→ DATASET EXTRACT
:::
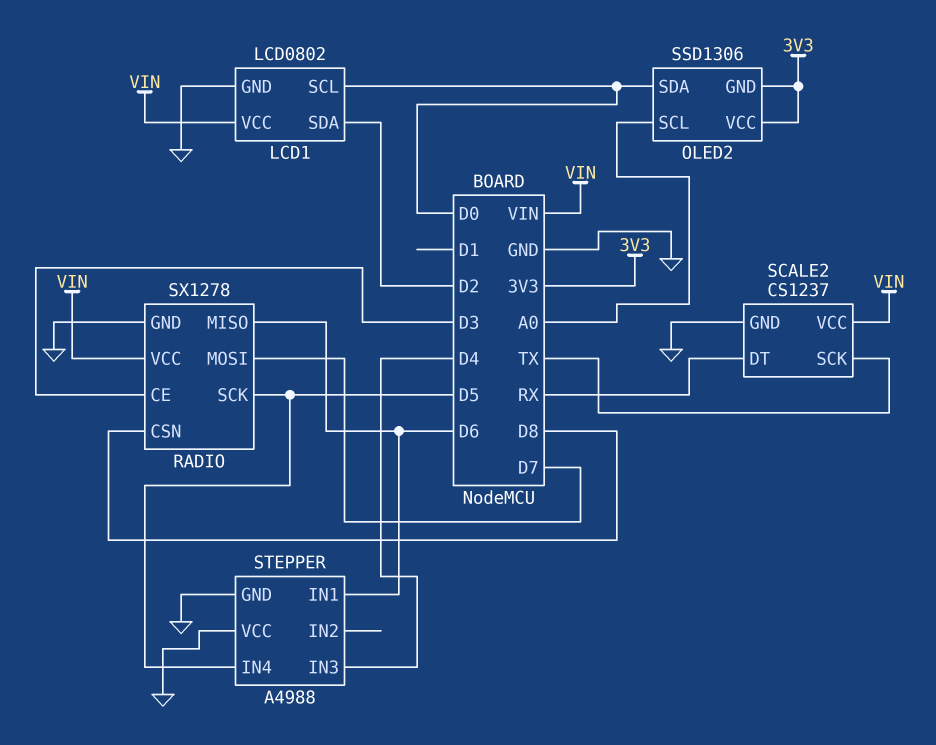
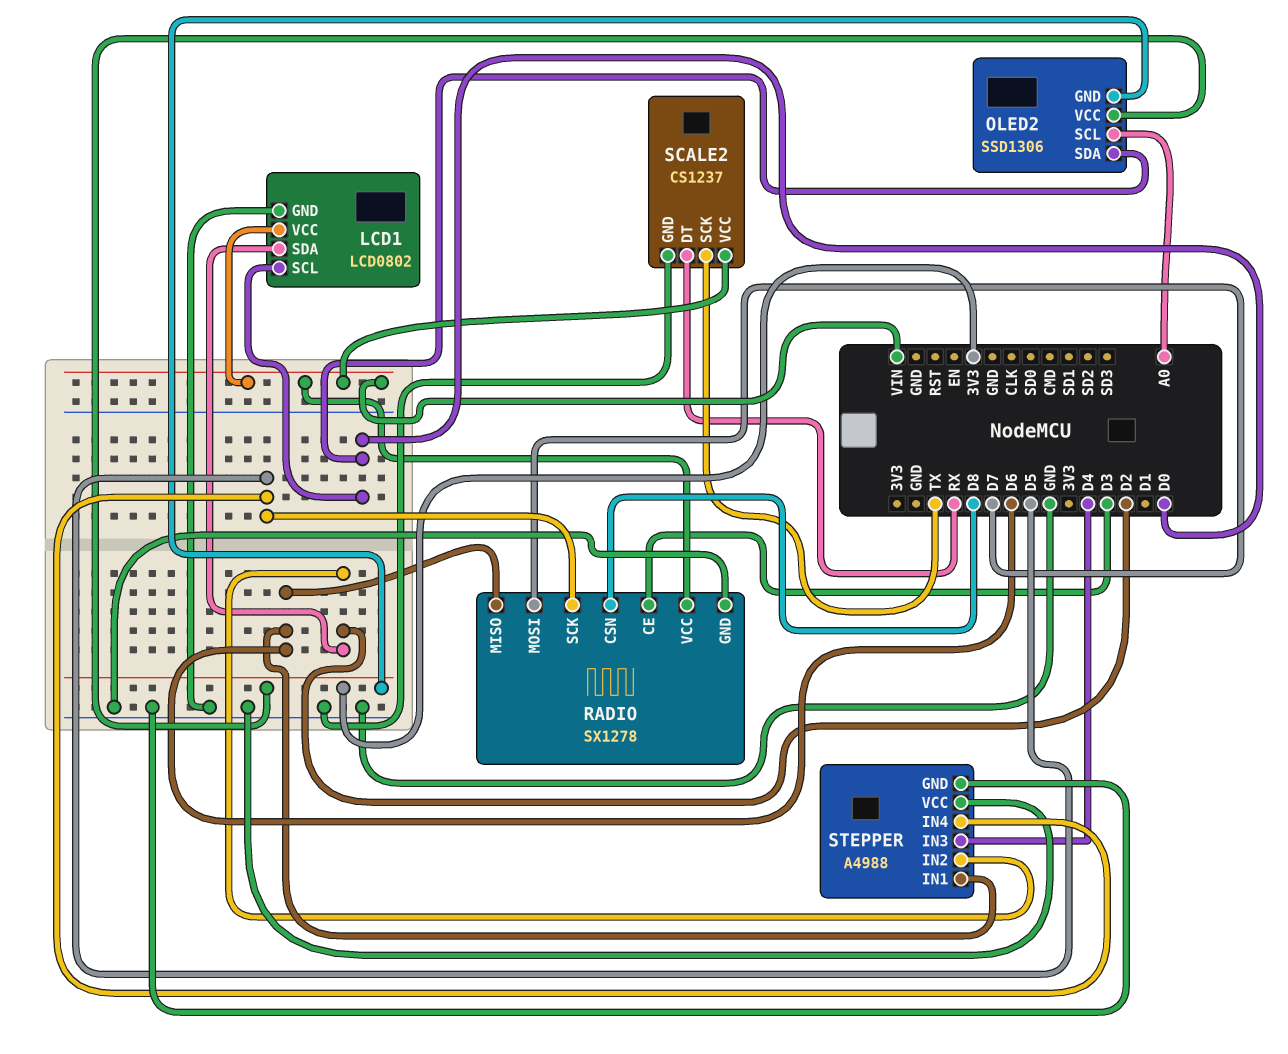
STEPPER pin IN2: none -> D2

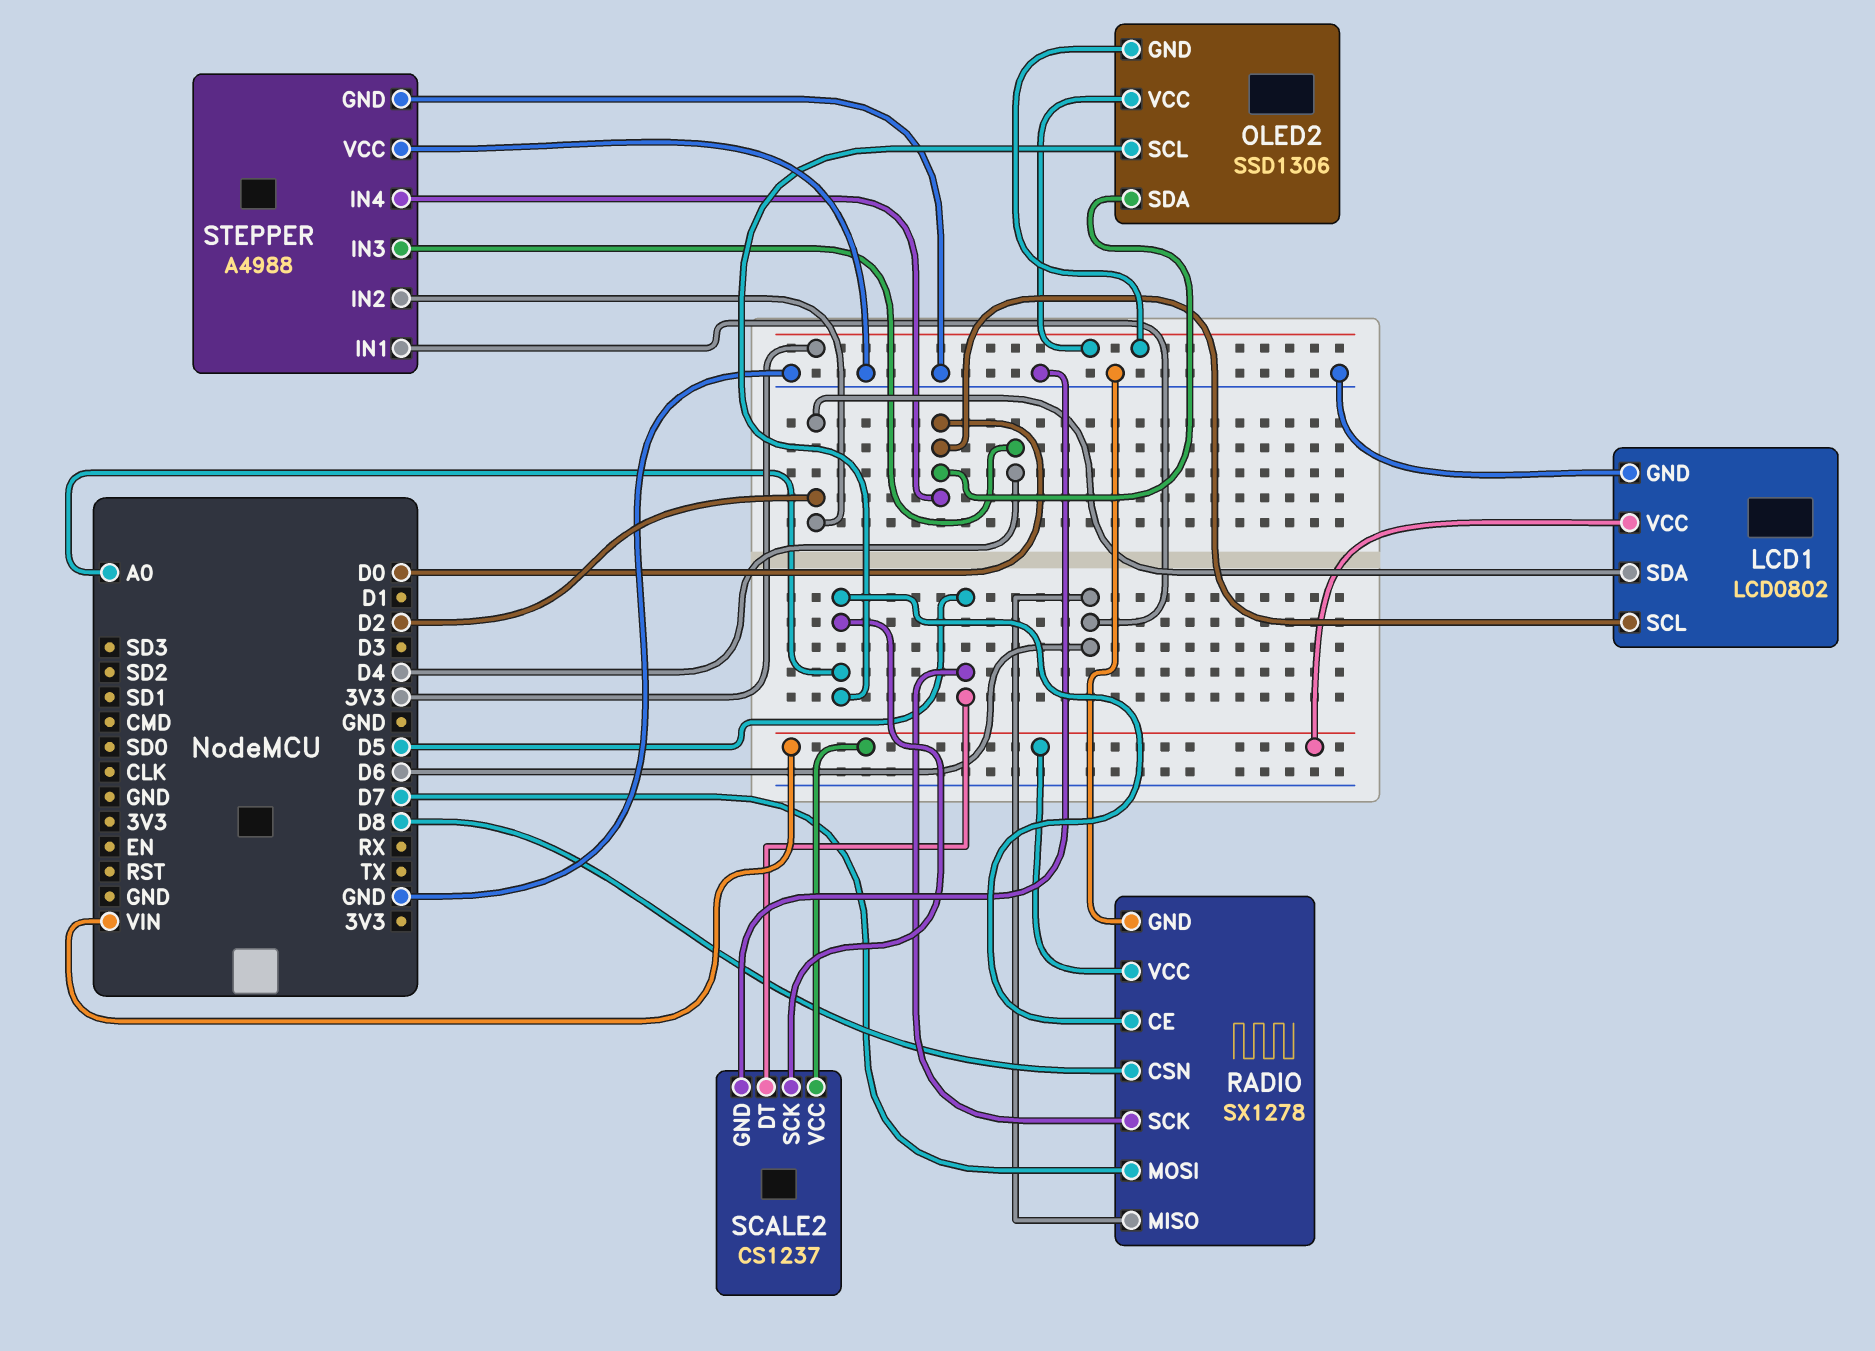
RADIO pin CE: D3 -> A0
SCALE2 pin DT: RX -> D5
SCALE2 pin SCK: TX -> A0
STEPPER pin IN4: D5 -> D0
:::
→ EXERCISE AIM
Nothing but the records, restated word for word and stripped of images, belongs in the answer.

→ COMPLETED TASK
STEPPER pin IN2: none -> D2

RADIO pin CE: D3 -> A0
SCALE2 pin DT: RX -> D5
SCALE2 pin SCK: TX -> A0
STEPPER pin IN4: D5 -> D0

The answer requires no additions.